** PROBLEM STATEMENT **
Your output should be the lines from the one containing "camera: 45 degrees right, 10 degrees up" through the last line below, both ends included, exactly as written and free of pictures.
━━━━━ INFORMATION GIVEN
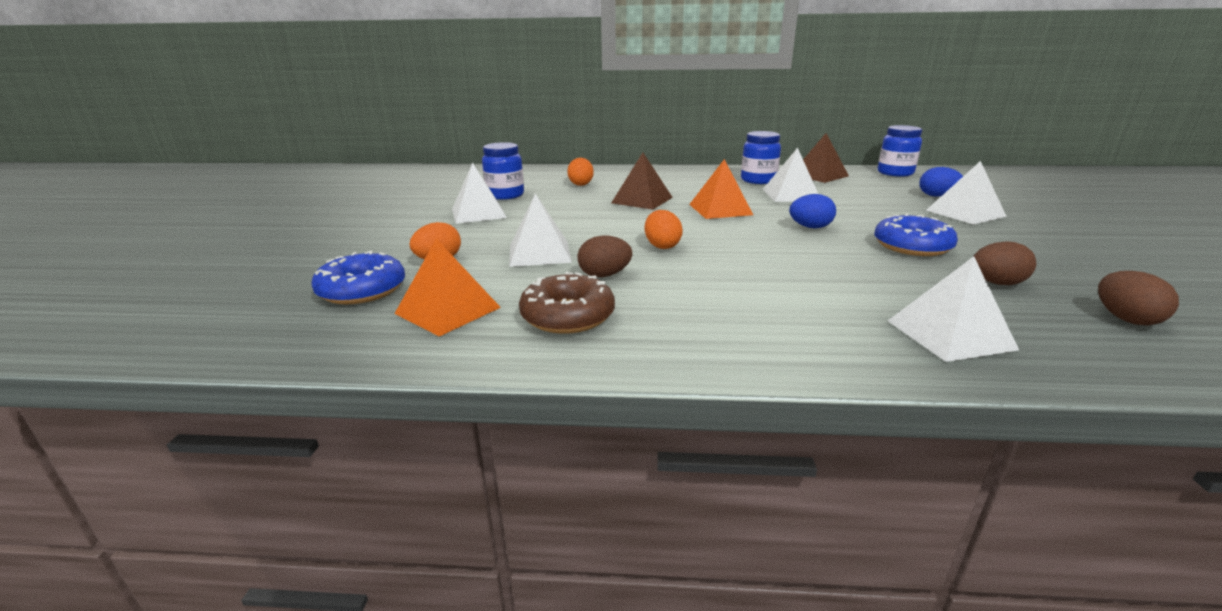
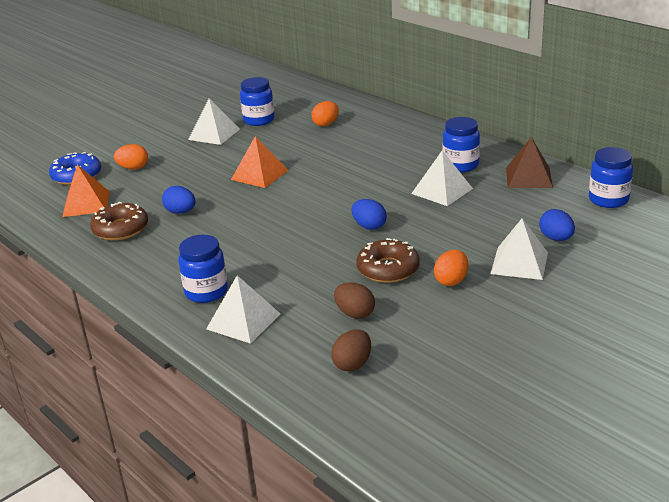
camera: 45 degrees right, 5 degrees up
white pyramid [509,193,572,267] -> none
brown egg [578,236,632,277] -> blue egg [162,186,196,214]
brown pyramid [611,153,673,210] -> none
orange egg [644,210,683,249] -> orange egg moved to [434,250,468,286]
orange pyramid [689,159,753,219] -> orange pyramid moved to [231,136,288,188]
blue donut [874,213,958,256] -> brown donut [356,238,420,283]
none -> blue jar [178,235,228,303]

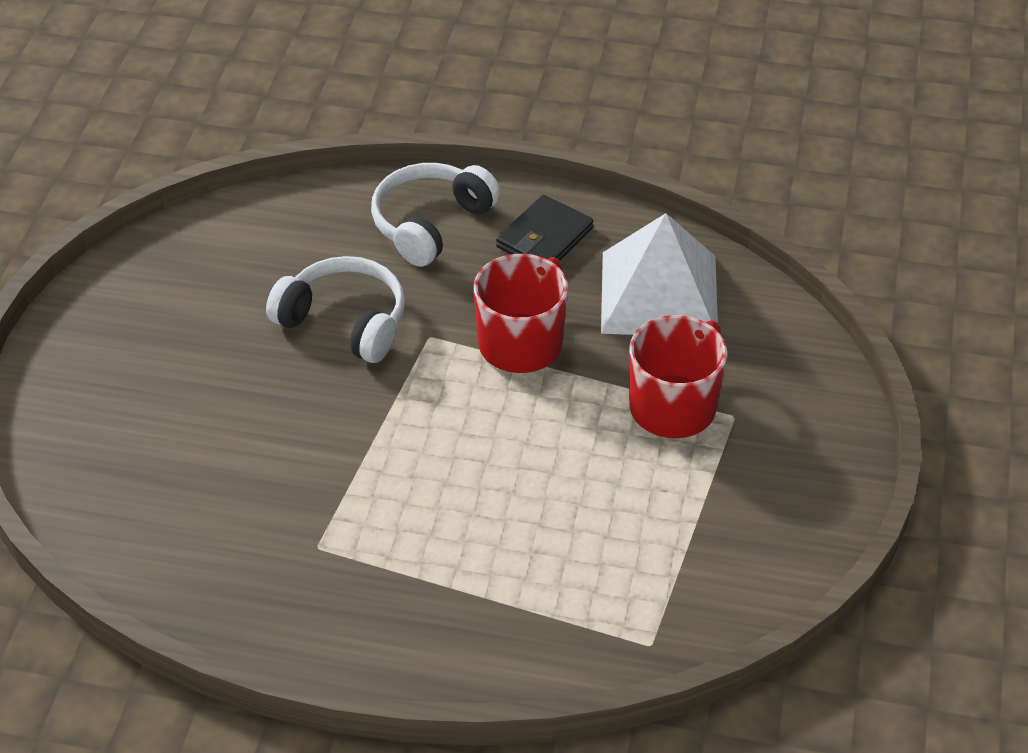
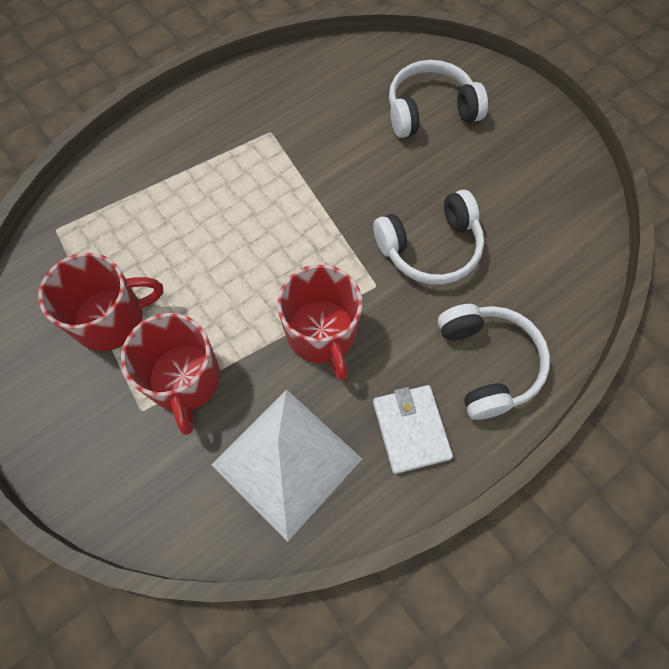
camera: 130 degrees right, 20 degrees up
black wallet [496,195,594,260] -> white wallet [373,385,453,474]
none -> red mug [38,253,163,351]
none -> white headphones [389,60,488,138]

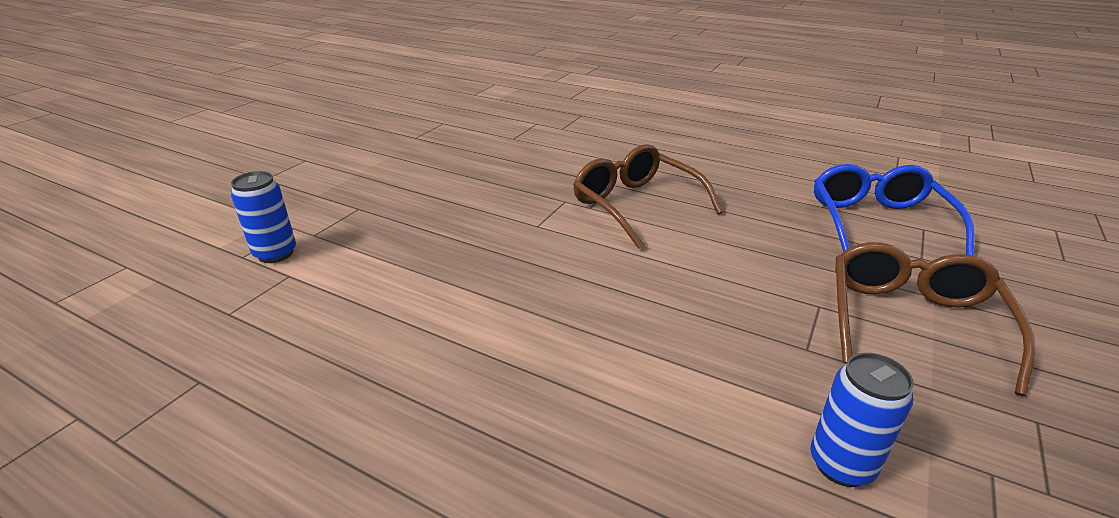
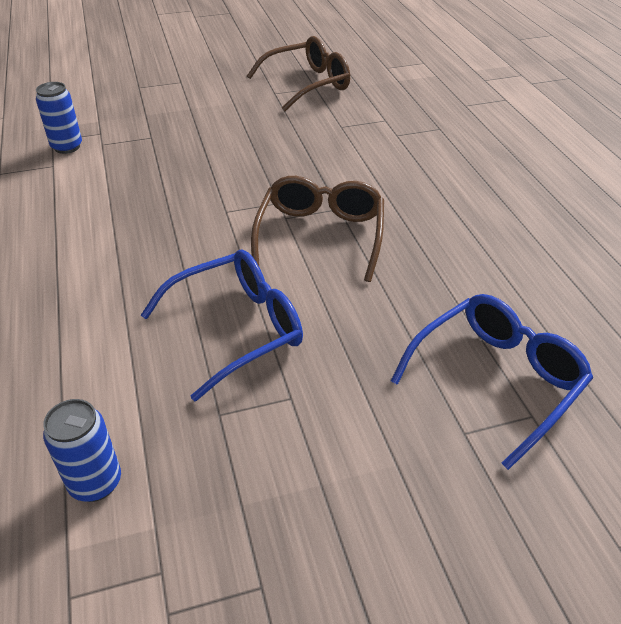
camera: 45 degrees right, 10 degrees up
brown glasses [835,242,1035,396] -> brown glasses moved to [247,36,350,111]
none -> blue glasses [141,249,303,402]

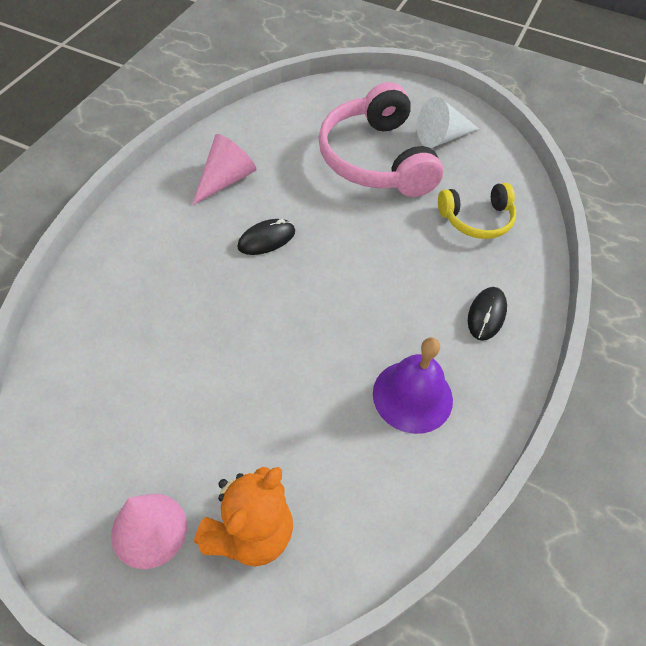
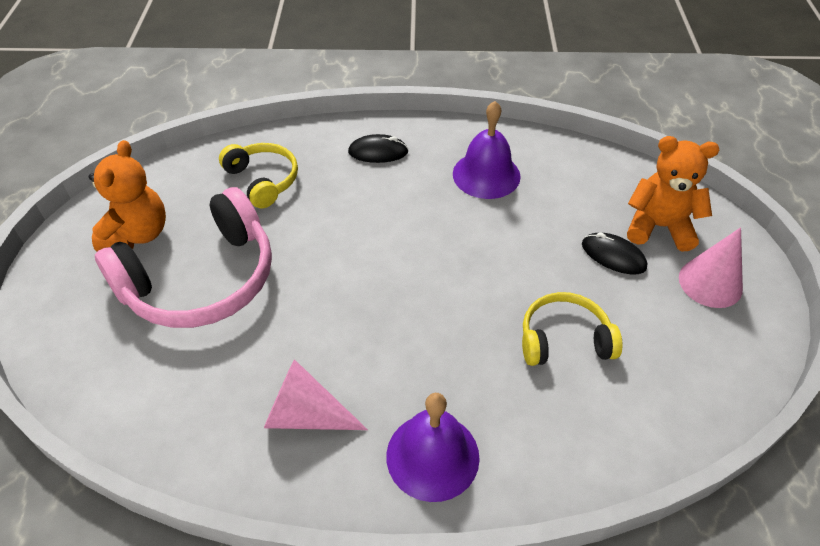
camera: 110 degrees left, 5 degrees down
black mouse [237,219,295,255] -> black mouse moved to [582,233,647,274]
white cone [417,97,479,148] -> orange teddy bear [89,140,166,252]
none -> purple bell [386,393,480,502]
none -> yellow headphones [522,292,623,366]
━━━━━━━━━━
** THE COMPLETED TASK **
camera: 45 degrees right, 10 degrees up
brown glasses [835,242,1035,396] -> brown glasses moved to [247,36,350,111]
none -> blue glasses [141,249,303,402]

camera: 110 degrees left, 5 degrees down
black mouse [237,219,295,255] -> black mouse moved to [582,233,647,274]
white cone [417,97,479,148] -> orange teddy bear [89,140,166,252]
none -> purple bell [386,393,480,502]
none -> yellow headphones [522,292,623,366]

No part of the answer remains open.